Among the records below, which lines contain the string "diode"? Report them.

→ **Given records**:
*** Block opens ***

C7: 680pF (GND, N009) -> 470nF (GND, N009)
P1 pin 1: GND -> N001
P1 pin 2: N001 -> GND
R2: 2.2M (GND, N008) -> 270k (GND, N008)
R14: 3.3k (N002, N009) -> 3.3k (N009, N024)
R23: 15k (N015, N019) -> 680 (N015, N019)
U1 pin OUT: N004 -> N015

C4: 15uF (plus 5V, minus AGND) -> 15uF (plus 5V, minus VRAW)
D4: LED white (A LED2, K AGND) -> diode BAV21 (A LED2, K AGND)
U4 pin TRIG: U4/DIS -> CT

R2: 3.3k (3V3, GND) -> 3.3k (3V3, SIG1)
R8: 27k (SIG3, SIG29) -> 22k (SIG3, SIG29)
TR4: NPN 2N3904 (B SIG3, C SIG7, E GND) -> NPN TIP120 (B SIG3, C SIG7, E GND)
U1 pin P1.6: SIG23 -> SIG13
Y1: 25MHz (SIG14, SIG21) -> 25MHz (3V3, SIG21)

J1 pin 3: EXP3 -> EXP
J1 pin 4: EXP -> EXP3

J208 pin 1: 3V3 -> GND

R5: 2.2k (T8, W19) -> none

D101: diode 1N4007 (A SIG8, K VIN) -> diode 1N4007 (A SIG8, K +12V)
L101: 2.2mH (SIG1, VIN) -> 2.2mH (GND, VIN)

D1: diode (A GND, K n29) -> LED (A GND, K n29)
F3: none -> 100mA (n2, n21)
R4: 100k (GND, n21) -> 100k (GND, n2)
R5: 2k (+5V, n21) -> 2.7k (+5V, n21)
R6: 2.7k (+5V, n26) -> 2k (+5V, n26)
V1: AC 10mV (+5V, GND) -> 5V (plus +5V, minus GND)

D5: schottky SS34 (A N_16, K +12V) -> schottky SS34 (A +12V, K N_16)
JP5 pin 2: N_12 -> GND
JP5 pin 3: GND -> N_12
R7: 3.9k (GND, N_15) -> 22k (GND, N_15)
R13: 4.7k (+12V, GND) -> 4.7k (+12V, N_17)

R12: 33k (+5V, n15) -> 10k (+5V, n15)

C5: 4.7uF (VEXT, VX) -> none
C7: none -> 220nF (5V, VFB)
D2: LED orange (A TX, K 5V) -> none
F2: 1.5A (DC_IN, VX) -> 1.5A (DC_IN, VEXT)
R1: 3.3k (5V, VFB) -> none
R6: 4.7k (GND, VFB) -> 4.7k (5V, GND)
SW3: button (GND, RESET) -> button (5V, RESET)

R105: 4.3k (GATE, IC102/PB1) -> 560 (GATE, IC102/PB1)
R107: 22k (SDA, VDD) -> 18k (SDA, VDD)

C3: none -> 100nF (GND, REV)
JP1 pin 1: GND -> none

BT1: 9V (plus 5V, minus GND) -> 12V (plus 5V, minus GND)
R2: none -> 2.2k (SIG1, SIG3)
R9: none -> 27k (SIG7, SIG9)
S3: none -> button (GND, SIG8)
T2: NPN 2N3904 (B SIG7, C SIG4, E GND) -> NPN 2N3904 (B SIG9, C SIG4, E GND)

*** Block closes ***

→ **Your response**:
D4: LED white (A LED2, K AGND) -> diode BAV21 (A LED2, K AGND)
D101: diode 1N4007 (A SIG8, K VIN) -> diode 1N4007 (A SIG8, K +12V)
D1: diode (A GND, K n29) -> LED (A GND, K n29)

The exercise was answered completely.